◆ Your instructions ◆
Exact copy, no pictures: return all the data below as written.

═══ Exercise materials ═══

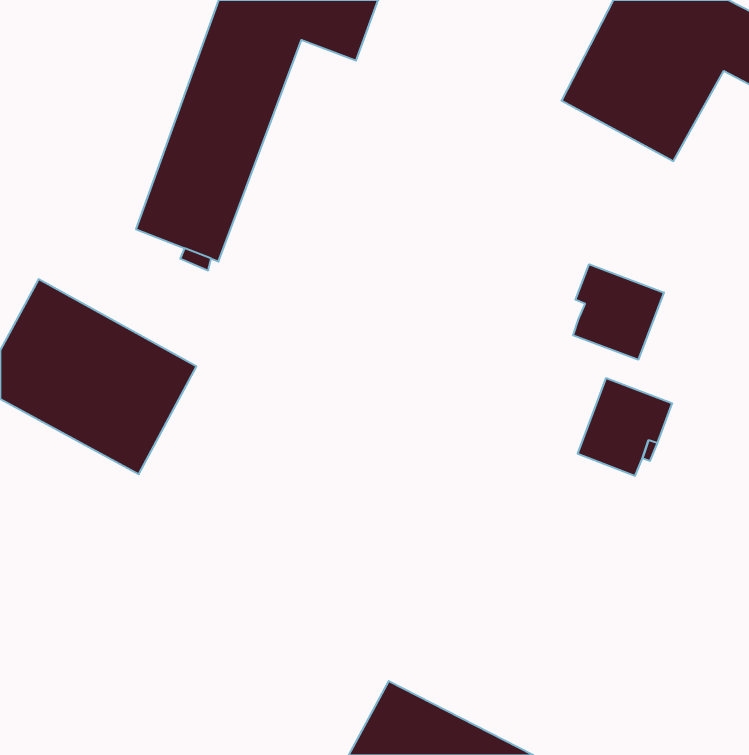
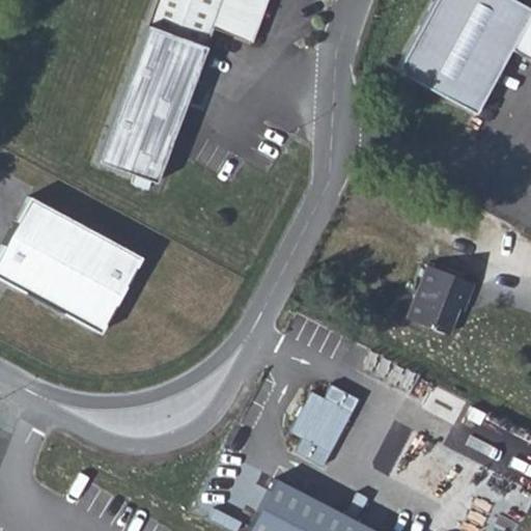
building: [573,264,664,360] -> none
building: none -> [291,384,360,466]

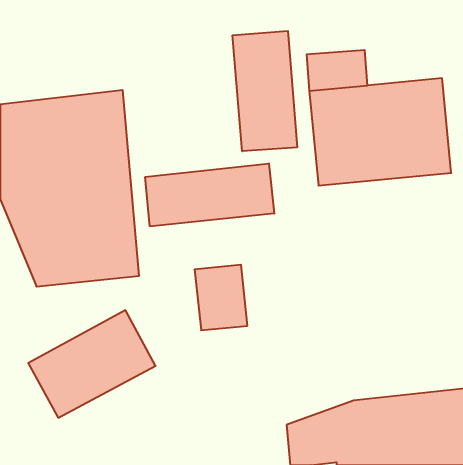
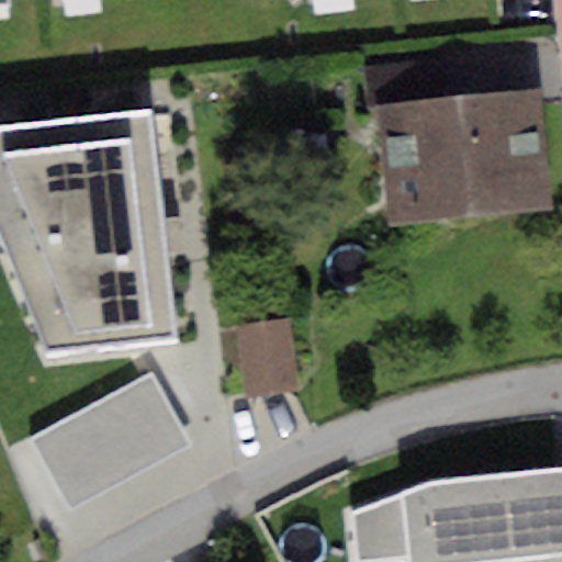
building: [233,31,297,151] -> none
building: [145,163,274,226] -> none

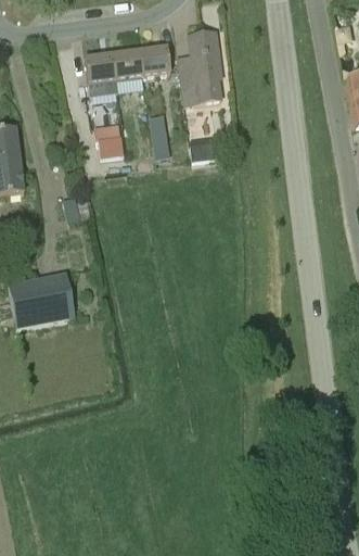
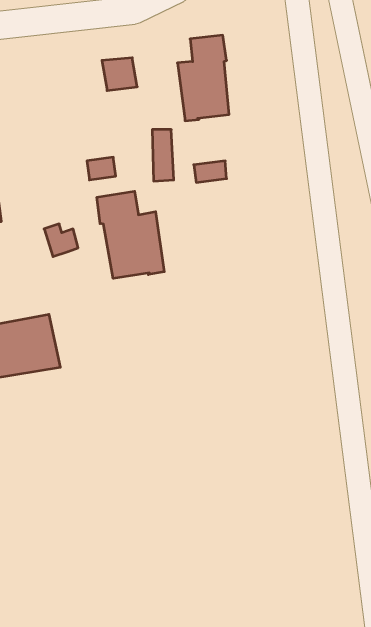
building: [136,46,169,75] -> none
building: [82,52,118,109] -> none
building: none -> [97,191,164,278]

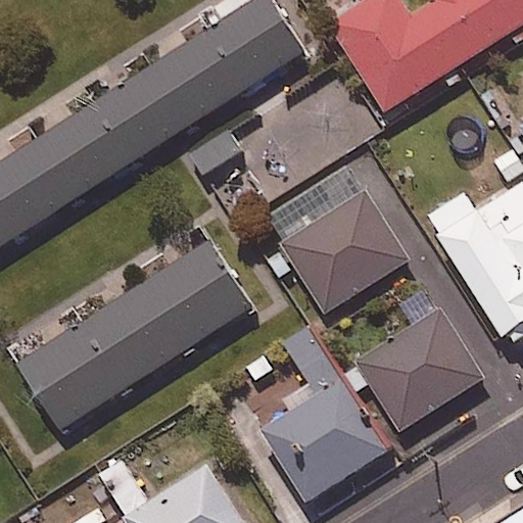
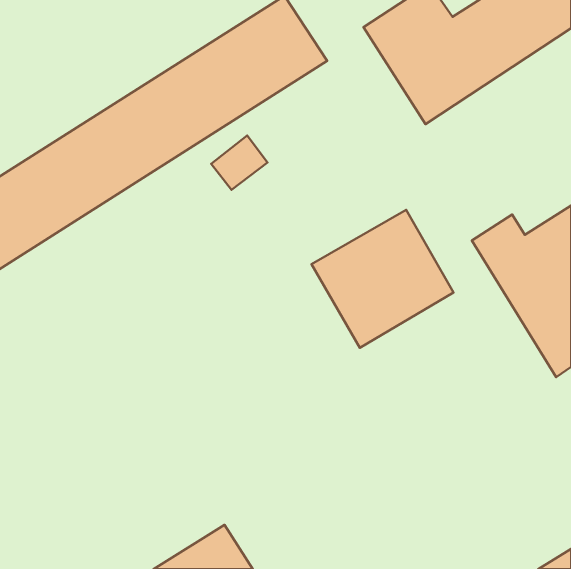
building: [20,242,250,430] -> none
building: [359,313,480,426] -> none
building: [264,388,382,503] -> none

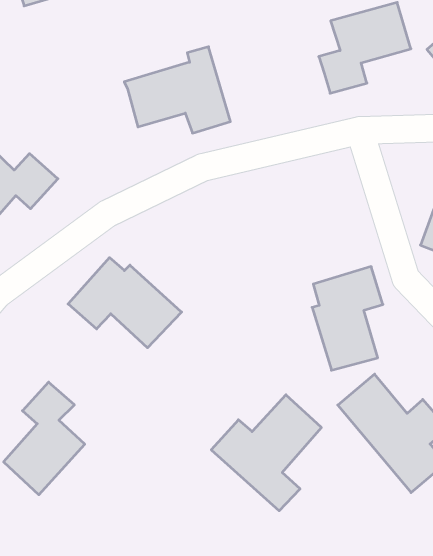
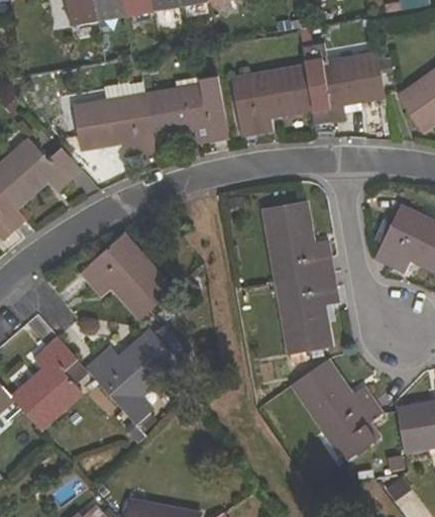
building: none -> [233,69,312,136]
building: none -> [73,99,156,157]
building: none -> [264,201,333,280]
building: [211,395,321,511] -> [85,329,178,424]

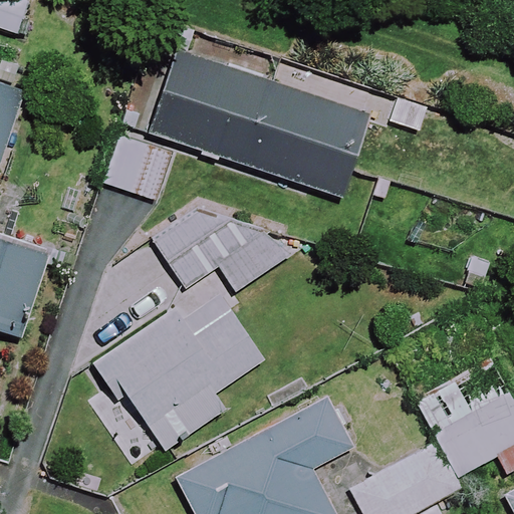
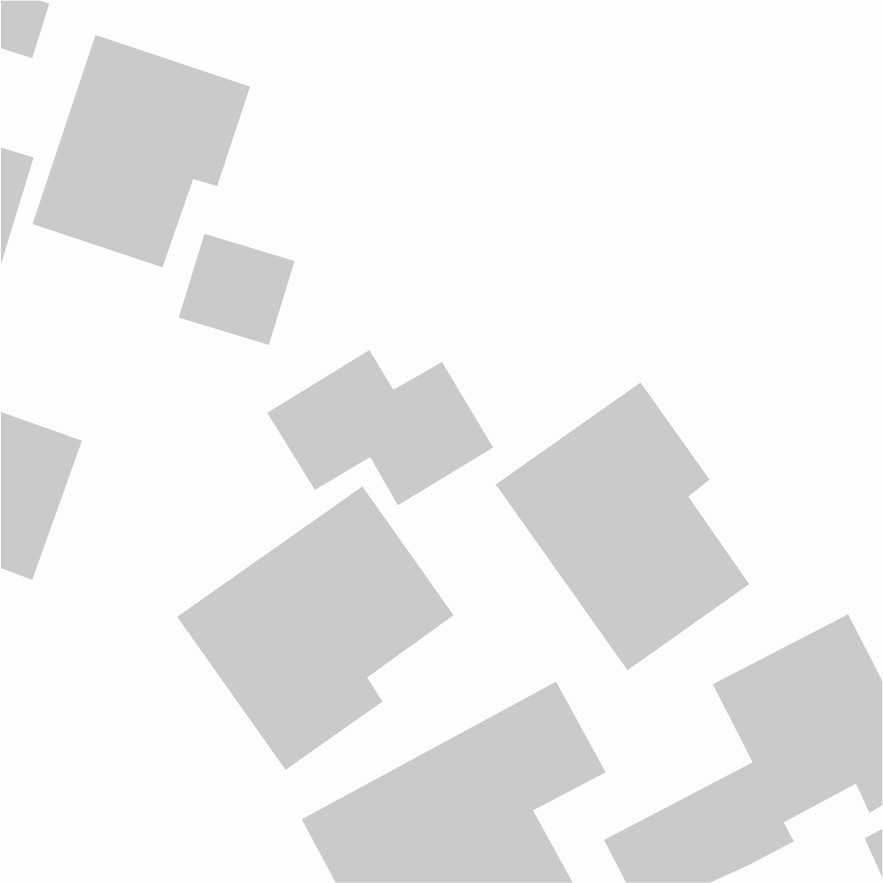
building: none -> [32,34,251,268]
building: [152,54,369,198] -> none
building: none -> [495,381,750,671]

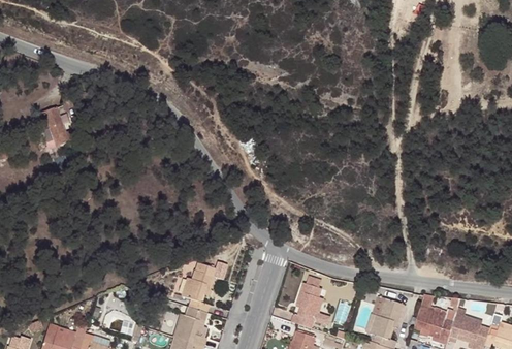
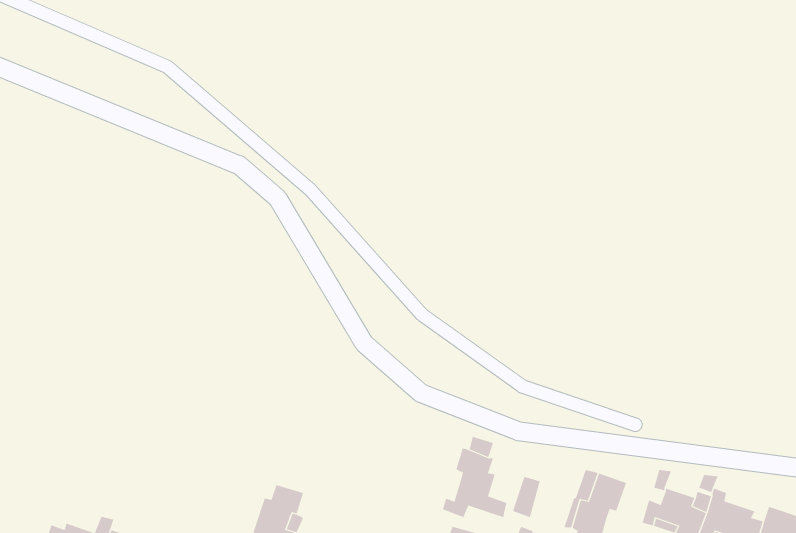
building: [40,109,70,149] -> none
building: [182,260,223,311] -> none

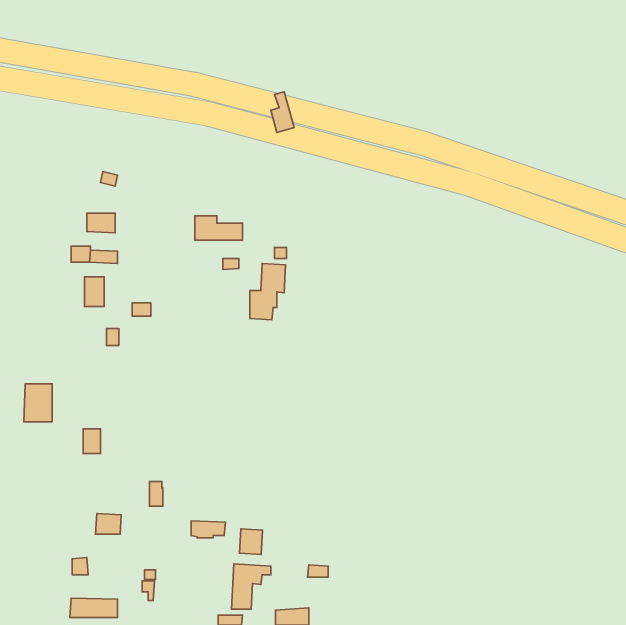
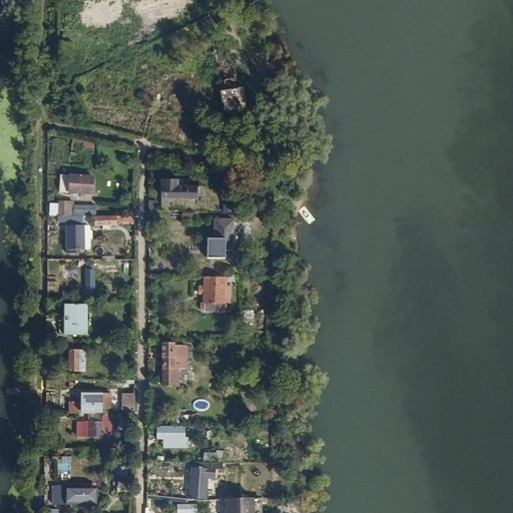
building: none -> [201,278,227,313]
building: [24,384,52,422] -> [65,304,88,335]
building: none -> [157,343,186,386]
building: none -> [66,393,108,414]
building: [239,529,262,554] -> none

═══

◆ Exercise solution ◆
building: [573,264,664,360] -> none
building: none -> [291,384,360,466]

building: [233,31,297,151] -> none
building: [145,163,274,226] -> none

building: [136,46,169,75] -> none
building: [82,52,118,109] -> none
building: none -> [97,191,164,278]

building: [20,242,250,430] -> none
building: [359,313,480,426] -> none
building: [264,388,382,503] -> none

building: none -> [233,69,312,136]
building: none -> [73,99,156,157]
building: none -> [264,201,333,280]
building: [211,395,321,511] -> [85,329,178,424]

building: none -> [32,34,251,268]
building: [152,54,369,198] -> none
building: none -> [495,381,750,671]

building: [40,109,70,149] -> none
building: [182,260,223,311] -> none

building: none -> [201,278,227,313]
building: [24,384,52,422] -> [65,304,88,335]
building: none -> [157,343,186,386]
building: none -> [66,393,108,414]
building: [239,529,262,554] -> none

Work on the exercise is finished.